#### PROBLEM DESCRIPTION:
Return the data exactly, but only from the line containing "R6: none -> 18k (FB, MID)" through its last line.

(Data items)
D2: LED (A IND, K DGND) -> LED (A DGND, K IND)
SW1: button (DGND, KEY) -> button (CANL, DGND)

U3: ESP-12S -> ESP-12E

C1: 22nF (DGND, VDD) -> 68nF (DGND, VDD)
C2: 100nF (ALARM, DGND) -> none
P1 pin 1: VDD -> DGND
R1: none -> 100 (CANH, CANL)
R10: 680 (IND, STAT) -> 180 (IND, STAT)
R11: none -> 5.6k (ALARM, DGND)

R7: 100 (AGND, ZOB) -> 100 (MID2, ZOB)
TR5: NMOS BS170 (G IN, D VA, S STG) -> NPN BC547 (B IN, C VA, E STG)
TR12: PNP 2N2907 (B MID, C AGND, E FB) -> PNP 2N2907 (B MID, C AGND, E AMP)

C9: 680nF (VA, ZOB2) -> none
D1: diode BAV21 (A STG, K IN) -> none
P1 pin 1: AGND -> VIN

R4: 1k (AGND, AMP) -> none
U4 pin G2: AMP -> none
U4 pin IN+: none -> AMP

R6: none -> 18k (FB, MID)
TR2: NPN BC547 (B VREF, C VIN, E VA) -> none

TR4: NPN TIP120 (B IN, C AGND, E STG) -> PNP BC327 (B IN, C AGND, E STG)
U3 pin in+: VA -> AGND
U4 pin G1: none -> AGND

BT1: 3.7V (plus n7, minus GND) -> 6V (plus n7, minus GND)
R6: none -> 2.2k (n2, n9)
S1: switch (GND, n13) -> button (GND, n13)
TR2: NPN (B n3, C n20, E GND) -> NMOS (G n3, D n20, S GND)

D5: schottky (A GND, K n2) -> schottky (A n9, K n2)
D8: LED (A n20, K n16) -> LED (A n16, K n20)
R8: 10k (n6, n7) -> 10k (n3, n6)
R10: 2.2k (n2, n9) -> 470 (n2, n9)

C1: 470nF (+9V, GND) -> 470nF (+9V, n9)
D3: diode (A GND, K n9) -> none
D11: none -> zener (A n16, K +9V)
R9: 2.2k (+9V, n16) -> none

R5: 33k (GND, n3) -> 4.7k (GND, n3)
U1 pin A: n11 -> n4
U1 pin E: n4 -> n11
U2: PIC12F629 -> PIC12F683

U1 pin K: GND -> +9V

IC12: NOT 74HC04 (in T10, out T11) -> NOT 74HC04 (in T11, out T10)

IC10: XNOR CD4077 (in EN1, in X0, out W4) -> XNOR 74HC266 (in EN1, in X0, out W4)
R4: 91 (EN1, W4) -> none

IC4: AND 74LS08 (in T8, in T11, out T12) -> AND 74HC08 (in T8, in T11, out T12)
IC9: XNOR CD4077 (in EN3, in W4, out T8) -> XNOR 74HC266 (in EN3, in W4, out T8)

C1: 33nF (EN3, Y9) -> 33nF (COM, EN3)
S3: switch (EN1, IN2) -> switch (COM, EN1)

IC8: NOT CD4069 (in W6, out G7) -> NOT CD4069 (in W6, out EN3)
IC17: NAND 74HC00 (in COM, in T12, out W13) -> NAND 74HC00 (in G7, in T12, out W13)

#### SOLUTION TO THE PROBLEM:
R6: none -> 18k (FB, MID)
TR2: NPN BC547 (B VREF, C VIN, E VA) -> none

TR4: NPN TIP120 (B IN, C AGND, E STG) -> PNP BC327 (B IN, C AGND, E STG)
U3 pin in+: VA -> AGND
U4 pin G1: none -> AGND

BT1: 3.7V (plus n7, minus GND) -> 6V (plus n7, minus GND)
R6: none -> 2.2k (n2, n9)
S1: switch (GND, n13) -> button (GND, n13)
TR2: NPN (B n3, C n20, E GND) -> NMOS (G n3, D n20, S GND)

D5: schottky (A GND, K n2) -> schottky (A n9, K n2)
D8: LED (A n20, K n16) -> LED (A n16, K n20)
R8: 10k (n6, n7) -> 10k (n3, n6)
R10: 2.2k (n2, n9) -> 470 (n2, n9)

C1: 470nF (+9V, GND) -> 470nF (+9V, n9)
D3: diode (A GND, K n9) -> none
D11: none -> zener (A n16, K +9V)
R9: 2.2k (+9V, n16) -> none

R5: 33k (GND, n3) -> 4.7k (GND, n3)
U1 pin A: n11 -> n4
U1 pin E: n4 -> n11
U2: PIC12F629 -> PIC12F683

U1 pin K: GND -> +9V

IC12: NOT 74HC04 (in T10, out T11) -> NOT 74HC04 (in T11, out T10)

IC10: XNOR CD4077 (in EN1, in X0, out W4) -> XNOR 74HC266 (in EN1, in X0, out W4)
R4: 91 (EN1, W4) -> none

IC4: AND 74LS08 (in T8, in T11, out T12) -> AND 74HC08 (in T8, in T11, out T12)
IC9: XNOR CD4077 (in EN3, in W4, out T8) -> XNOR 74HC266 (in EN3, in W4, out T8)

C1: 33nF (EN3, Y9) -> 33nF (COM, EN3)
S3: switch (EN1, IN2) -> switch (COM, EN1)

IC8: NOT CD4069 (in W6, out G7) -> NOT CD4069 (in W6, out EN3)
IC17: NAND 74HC00 (in COM, in T12, out W13) -> NAND 74HC00 (in G7, in T12, out W13)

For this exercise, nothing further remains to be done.